What the exercise asks
Put the records that run from the line containing "pans [810, 1130]" through the line containing "(344, 159).", both ends included, into a numbered list with blank lines dropped. List only those lines.

## BEGIN

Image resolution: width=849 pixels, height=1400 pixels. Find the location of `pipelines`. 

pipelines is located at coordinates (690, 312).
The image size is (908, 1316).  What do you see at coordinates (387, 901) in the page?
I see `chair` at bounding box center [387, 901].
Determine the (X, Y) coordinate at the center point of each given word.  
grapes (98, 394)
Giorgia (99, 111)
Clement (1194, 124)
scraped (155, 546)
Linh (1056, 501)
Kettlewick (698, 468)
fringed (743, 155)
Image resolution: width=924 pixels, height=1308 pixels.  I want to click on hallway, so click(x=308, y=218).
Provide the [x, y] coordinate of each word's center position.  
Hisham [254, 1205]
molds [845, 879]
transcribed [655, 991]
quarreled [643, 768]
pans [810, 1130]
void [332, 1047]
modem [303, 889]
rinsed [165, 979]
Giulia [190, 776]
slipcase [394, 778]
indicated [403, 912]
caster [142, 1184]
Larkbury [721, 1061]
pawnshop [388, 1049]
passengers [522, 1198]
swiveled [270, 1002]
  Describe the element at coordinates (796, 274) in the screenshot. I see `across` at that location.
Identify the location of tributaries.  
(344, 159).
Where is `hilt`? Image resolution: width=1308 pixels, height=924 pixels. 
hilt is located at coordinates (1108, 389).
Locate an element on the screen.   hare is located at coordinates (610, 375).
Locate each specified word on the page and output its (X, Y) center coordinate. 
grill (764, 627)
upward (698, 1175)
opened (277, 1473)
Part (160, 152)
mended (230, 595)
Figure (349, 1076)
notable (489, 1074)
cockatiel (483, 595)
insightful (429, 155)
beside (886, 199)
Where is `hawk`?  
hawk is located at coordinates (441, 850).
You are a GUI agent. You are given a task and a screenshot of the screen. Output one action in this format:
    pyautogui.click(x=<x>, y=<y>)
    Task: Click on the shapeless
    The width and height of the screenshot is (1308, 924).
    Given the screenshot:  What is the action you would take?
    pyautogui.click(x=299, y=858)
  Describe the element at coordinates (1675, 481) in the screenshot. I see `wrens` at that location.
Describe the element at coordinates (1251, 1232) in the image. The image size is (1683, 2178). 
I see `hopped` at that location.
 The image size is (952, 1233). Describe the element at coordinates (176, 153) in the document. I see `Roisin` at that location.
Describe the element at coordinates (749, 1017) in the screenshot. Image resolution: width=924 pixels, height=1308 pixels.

## END

Worked answer
1. pans [810, 1130]
2. void [332, 1047]
3. modem [303, 889]
4. rinsed [165, 979]
5. Giulia [190, 776]
6. slipcase [394, 778]
7. indicated [403, 912]
8. caster [142, 1184]
9. Larkbury [721, 1061]
10. pawnshop [388, 1049]
11. passengers [522, 1198]
12. swiveled [270, 1002]
13.   Describe the element at coordinates (796, 274) in the screenshot. I see `across` at that location.
14. Identify the location of tributaries.  
15. (344, 159).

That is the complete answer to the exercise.